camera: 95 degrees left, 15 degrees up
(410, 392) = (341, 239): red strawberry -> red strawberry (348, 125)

------------------------------

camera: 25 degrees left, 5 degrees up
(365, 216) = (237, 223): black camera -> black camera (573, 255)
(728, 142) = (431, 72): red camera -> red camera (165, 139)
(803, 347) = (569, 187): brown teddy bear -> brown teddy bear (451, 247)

------------------------------

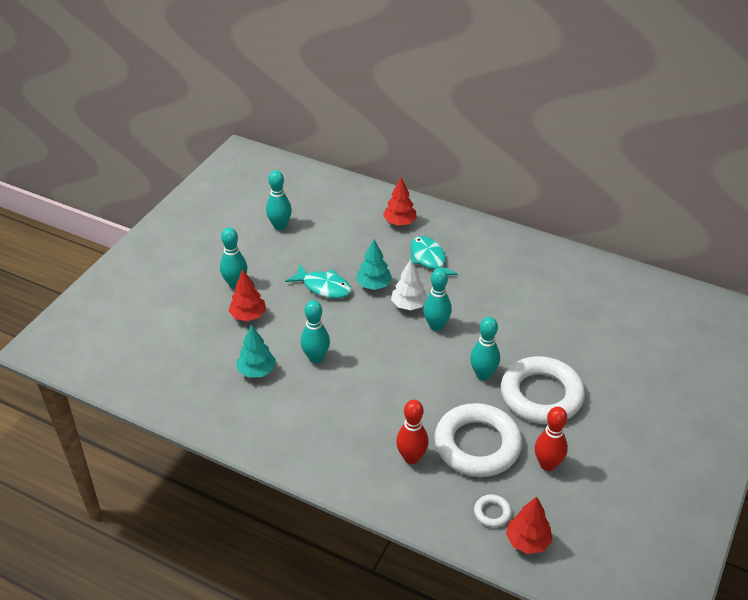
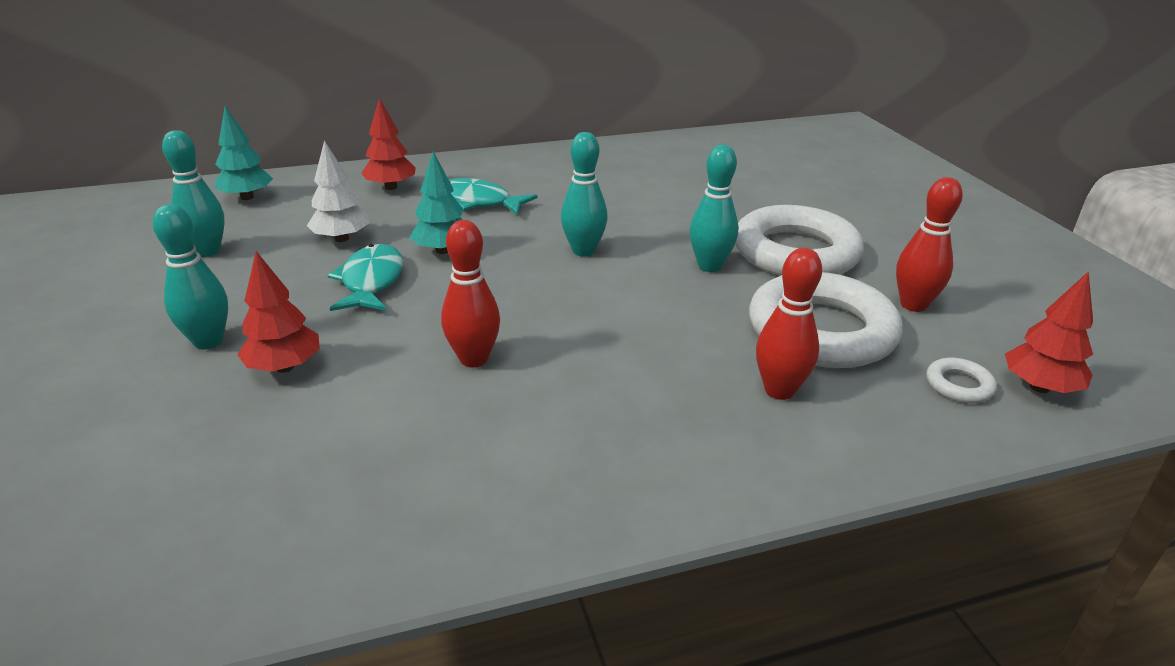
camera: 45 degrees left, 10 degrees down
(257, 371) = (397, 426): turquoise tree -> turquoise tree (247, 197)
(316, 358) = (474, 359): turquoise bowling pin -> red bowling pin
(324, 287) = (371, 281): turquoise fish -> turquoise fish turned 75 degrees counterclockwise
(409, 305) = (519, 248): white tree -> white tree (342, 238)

------------------------------

## The task
Copy only this part of the entries above: the line with "(324, 287) = (371, 281): turquoise", the line with "(409, 305) = (519, 248): white", and the lines between, all exactly as written.

## Answer section
(324, 287) = (371, 281): turquoise fish -> turquoise fish turned 75 degrees counterclockwise
(409, 305) = (519, 248): white tree -> white tree (342, 238)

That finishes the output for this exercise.